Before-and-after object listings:
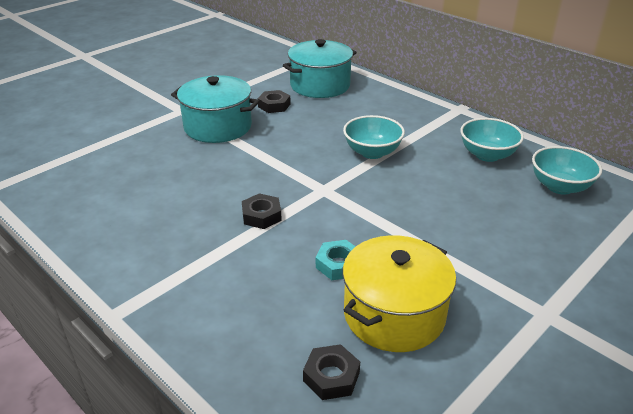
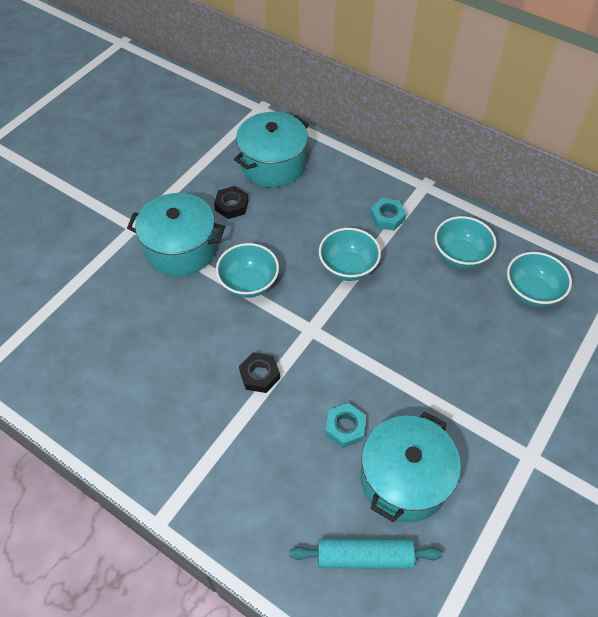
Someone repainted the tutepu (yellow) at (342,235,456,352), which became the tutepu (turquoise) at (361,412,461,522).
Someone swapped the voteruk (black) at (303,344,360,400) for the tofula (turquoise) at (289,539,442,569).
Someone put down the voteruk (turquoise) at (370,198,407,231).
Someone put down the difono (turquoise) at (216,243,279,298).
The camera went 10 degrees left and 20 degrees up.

Required action: Every record above, copied exactly and without a single picture, makes up the answer.

Solved problem:
Someone repainted the tutepu (yellow) at (342,235,456,352), which became the tutepu (turquoise) at (361,412,461,522).
Someone swapped the voteruk (black) at (303,344,360,400) for the tofula (turquoise) at (289,539,442,569).
Someone put down the voteruk (turquoise) at (370,198,407,231).
Someone put down the difono (turquoise) at (216,243,279,298).
The camera went 10 degrees left and 20 degrees up.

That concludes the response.